═══ Material for this exercise ═══

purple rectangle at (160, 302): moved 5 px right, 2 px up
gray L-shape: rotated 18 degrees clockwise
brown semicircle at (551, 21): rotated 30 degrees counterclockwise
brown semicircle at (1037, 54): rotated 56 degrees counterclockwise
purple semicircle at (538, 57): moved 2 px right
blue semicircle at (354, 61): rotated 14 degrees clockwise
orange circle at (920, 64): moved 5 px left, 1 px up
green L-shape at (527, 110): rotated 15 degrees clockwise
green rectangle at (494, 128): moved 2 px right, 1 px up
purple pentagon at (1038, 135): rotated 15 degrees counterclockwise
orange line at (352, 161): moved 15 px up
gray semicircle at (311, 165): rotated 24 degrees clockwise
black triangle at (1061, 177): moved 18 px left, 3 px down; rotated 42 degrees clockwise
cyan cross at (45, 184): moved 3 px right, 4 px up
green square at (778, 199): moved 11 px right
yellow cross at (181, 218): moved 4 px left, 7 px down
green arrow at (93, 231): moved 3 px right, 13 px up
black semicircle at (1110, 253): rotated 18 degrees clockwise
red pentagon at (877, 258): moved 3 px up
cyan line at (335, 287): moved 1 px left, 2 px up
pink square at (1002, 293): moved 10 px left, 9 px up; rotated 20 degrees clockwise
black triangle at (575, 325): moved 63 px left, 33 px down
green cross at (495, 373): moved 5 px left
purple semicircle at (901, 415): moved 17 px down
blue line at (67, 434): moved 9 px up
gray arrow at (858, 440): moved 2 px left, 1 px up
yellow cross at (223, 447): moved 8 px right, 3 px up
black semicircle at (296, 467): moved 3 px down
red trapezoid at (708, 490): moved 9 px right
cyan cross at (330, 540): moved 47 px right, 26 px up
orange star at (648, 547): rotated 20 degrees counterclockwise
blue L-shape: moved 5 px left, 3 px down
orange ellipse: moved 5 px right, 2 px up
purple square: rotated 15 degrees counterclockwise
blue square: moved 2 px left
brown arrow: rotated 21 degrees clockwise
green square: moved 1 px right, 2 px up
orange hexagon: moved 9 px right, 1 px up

═══

• _Exercise goal_
Please output the listing in full, exactly as it was given above.

• _Your response_
purple rectangle at (160, 302): moved 5 px right, 2 px up
gray L-shape: rotated 18 degrees clockwise
brown semicircle at (551, 21): rotated 30 degrees counterclockwise
brown semicircle at (1037, 54): rotated 56 degrees counterclockwise
purple semicircle at (538, 57): moved 2 px right
blue semicircle at (354, 61): rotated 14 degrees clockwise
orange circle at (920, 64): moved 5 px left, 1 px up
green L-shape at (527, 110): rotated 15 degrees clockwise
green rectangle at (494, 128): moved 2 px right, 1 px up
purple pentagon at (1038, 135): rotated 15 degrees counterclockwise
orange line at (352, 161): moved 15 px up
gray semicircle at (311, 165): rotated 24 degrees clockwise
black triangle at (1061, 177): moved 18 px left, 3 px down; rotated 42 degrees clockwise
cyan cross at (45, 184): moved 3 px right, 4 px up
green square at (778, 199): moved 11 px right
yellow cross at (181, 218): moved 4 px left, 7 px down
green arrow at (93, 231): moved 3 px right, 13 px up
black semicircle at (1110, 253): rotated 18 degrees clockwise
red pentagon at (877, 258): moved 3 px up
cyan line at (335, 287): moved 1 px left, 2 px up
pink square at (1002, 293): moved 10 px left, 9 px up; rotated 20 degrees clockwise
black triangle at (575, 325): moved 63 px left, 33 px down
green cross at (495, 373): moved 5 px left
purple semicircle at (901, 415): moved 17 px down
blue line at (67, 434): moved 9 px up
gray arrow at (858, 440): moved 2 px left, 1 px up
yellow cross at (223, 447): moved 8 px right, 3 px up
black semicircle at (296, 467): moved 3 px down
red trapezoid at (708, 490): moved 9 px right
cyan cross at (330, 540): moved 47 px right, 26 px up
orange star at (648, 547): rotated 20 degrees counterclockwise
blue L-shape: moved 5 px left, 3 px down
orange ellipse: moved 5 px right, 2 px up
purple square: rotated 15 degrees counterclockwise
blue square: moved 2 px left
brown arrow: rotated 21 degrees clockwise
green square: moved 1 px right, 2 px up
orange hexagon: moved 9 px right, 1 px up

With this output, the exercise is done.